(Excerpts from a dataset)
__________________________________________________

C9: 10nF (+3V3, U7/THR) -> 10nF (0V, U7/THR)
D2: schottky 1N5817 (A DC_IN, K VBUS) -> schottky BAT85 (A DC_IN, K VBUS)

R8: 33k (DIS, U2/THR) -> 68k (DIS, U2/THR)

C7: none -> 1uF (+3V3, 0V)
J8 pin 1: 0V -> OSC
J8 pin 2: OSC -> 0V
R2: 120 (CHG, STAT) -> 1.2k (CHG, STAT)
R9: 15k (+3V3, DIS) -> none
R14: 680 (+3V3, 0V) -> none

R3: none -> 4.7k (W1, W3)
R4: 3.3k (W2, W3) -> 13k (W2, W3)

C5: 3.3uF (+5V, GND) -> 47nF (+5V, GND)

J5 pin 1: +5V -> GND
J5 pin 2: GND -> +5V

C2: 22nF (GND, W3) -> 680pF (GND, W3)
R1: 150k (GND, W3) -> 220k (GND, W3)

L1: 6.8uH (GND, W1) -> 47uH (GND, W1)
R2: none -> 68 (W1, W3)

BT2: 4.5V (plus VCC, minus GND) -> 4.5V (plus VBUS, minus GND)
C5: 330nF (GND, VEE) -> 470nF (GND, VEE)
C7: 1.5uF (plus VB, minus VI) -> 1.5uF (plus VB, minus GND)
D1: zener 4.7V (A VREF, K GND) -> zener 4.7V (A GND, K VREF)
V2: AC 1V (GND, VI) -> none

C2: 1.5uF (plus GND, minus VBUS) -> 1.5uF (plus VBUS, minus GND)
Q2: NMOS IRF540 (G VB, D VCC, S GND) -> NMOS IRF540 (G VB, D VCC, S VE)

__________________________________________________

→ **ACTION ITEM**: Would you give the entries back word for word?

→ **RESULT**:
C9: 10nF (+3V3, U7/THR) -> 10nF (0V, U7/THR)
D2: schottky 1N5817 (A DC_IN, K VBUS) -> schottky BAT85 (A DC_IN, K VBUS)

R8: 33k (DIS, U2/THR) -> 68k (DIS, U2/THR)

C7: none -> 1uF (+3V3, 0V)
J8 pin 1: 0V -> OSC
J8 pin 2: OSC -> 0V
R2: 120 (CHG, STAT) -> 1.2k (CHG, STAT)
R9: 15k (+3V3, DIS) -> none
R14: 680 (+3V3, 0V) -> none

R3: none -> 4.7k (W1, W3)
R4: 3.3k (W2, W3) -> 13k (W2, W3)

C5: 3.3uF (+5V, GND) -> 47nF (+5V, GND)

J5 pin 1: +5V -> GND
J5 pin 2: GND -> +5V

C2: 22nF (GND, W3) -> 680pF (GND, W3)
R1: 150k (GND, W3) -> 220k (GND, W3)

L1: 6.8uH (GND, W1) -> 47uH (GND, W1)
R2: none -> 68 (W1, W3)

BT2: 4.5V (plus VCC, minus GND) -> 4.5V (plus VBUS, minus GND)
C5: 330nF (GND, VEE) -> 470nF (GND, VEE)
C7: 1.5uF (plus VB, minus VI) -> 1.5uF (plus VB, minus GND)
D1: zener 4.7V (A VREF, K GND) -> zener 4.7V (A GND, K VREF)
V2: AC 1V (GND, VI) -> none

C2: 1.5uF (plus GND, minus VBUS) -> 1.5uF (plus VBUS, minus GND)
Q2: NMOS IRF540 (G VB, D VCC, S GND) -> NMOS IRF540 (G VB, D VCC, S VE)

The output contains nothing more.